Structured diff data:
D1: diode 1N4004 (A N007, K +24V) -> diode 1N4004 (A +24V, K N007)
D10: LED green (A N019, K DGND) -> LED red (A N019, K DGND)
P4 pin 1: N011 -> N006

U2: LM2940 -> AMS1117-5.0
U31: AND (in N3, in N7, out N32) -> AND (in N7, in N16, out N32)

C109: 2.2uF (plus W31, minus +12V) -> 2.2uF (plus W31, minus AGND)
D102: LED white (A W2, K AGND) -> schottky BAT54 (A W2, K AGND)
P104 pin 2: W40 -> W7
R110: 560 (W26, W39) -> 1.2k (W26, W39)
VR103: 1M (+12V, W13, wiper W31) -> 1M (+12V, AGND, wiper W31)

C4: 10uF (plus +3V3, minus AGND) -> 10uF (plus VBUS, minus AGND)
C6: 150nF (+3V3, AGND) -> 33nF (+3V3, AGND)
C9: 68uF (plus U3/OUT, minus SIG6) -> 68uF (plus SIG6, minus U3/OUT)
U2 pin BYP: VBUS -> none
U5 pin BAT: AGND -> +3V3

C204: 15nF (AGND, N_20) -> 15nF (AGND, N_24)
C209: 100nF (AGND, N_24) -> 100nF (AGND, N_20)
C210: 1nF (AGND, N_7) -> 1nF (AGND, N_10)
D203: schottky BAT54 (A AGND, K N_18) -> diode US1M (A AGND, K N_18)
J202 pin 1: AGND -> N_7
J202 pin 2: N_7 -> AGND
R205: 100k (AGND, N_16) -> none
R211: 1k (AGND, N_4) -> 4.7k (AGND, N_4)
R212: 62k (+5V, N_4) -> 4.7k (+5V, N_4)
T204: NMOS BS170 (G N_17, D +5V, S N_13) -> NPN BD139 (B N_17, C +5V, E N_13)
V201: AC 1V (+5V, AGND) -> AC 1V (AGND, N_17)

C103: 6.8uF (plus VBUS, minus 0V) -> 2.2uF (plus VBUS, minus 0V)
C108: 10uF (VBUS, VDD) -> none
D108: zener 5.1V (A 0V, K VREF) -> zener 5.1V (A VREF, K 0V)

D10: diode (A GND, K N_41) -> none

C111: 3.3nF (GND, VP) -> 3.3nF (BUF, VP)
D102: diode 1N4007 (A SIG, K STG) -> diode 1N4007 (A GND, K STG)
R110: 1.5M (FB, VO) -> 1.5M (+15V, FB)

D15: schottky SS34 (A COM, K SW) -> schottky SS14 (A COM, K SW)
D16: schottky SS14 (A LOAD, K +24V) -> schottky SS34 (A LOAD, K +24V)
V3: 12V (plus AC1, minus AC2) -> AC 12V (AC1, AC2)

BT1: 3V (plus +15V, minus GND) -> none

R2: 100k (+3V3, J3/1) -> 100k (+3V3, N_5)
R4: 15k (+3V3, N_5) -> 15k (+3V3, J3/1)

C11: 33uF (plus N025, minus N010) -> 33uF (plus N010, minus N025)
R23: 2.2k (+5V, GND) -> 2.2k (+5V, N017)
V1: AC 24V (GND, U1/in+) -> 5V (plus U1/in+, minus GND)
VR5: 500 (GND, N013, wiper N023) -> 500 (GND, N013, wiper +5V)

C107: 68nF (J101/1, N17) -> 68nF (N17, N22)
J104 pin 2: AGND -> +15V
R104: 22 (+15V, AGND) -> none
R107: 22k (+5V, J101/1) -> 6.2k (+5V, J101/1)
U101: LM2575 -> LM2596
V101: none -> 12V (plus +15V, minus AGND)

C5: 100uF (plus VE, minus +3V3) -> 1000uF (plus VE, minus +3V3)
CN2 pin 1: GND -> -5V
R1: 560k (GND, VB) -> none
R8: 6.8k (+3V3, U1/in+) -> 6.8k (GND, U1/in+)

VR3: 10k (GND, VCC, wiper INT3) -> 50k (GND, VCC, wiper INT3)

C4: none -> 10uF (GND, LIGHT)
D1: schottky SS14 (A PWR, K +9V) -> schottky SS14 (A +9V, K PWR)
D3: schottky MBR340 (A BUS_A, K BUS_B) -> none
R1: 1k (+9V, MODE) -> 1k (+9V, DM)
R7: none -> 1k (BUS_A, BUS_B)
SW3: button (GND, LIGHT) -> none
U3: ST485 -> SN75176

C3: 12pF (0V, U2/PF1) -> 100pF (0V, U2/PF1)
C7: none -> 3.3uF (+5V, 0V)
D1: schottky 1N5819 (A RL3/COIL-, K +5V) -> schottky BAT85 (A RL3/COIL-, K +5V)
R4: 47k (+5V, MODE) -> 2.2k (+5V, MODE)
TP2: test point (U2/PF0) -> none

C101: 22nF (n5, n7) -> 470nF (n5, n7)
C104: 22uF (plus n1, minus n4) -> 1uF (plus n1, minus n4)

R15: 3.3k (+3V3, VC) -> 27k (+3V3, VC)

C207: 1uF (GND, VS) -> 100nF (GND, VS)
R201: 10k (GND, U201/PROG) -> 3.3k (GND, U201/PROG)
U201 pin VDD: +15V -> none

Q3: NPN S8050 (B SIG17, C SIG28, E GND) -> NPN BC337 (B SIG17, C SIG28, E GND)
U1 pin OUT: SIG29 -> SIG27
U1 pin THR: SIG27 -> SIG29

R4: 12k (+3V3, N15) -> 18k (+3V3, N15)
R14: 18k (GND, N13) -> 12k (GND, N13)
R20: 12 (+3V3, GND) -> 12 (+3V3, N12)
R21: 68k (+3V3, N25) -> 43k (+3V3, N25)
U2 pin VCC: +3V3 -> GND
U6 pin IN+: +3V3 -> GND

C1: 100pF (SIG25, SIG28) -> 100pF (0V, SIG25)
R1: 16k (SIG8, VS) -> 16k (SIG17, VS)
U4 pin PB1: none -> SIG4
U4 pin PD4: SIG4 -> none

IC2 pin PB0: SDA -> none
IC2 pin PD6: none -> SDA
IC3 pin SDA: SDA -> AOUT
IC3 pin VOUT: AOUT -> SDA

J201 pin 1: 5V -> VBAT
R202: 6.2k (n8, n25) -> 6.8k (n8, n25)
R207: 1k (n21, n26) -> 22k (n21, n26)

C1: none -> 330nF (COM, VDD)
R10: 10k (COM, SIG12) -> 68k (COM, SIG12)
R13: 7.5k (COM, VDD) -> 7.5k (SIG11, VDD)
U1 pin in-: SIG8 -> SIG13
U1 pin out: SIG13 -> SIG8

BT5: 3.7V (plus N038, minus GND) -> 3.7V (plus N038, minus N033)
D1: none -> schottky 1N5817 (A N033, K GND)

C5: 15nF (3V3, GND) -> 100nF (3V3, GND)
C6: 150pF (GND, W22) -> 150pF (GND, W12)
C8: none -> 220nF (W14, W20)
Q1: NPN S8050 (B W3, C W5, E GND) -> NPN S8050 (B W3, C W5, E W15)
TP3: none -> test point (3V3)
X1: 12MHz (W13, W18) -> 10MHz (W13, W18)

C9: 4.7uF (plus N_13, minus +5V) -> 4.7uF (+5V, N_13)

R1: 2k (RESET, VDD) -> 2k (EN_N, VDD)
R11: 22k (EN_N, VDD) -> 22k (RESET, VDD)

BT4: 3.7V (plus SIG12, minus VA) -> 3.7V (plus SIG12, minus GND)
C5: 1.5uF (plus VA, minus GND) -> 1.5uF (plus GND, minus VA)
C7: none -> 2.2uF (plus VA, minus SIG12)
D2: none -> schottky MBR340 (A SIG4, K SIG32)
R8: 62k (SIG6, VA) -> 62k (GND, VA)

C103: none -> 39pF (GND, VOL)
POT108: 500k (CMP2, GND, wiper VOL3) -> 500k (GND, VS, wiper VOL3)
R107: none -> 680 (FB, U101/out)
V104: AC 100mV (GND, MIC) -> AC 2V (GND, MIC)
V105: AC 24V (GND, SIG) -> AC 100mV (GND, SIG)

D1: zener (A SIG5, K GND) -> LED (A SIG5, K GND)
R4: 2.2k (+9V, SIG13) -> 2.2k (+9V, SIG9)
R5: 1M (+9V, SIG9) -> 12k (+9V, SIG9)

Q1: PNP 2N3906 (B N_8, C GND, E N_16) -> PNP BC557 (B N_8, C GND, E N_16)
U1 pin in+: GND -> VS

*WORK TASK*
Look through the data and gather every line with the string "test" in it.

*THE ANSWER*
TP2: test point (U2/PF0) -> none
TP3: none -> test point (3V3)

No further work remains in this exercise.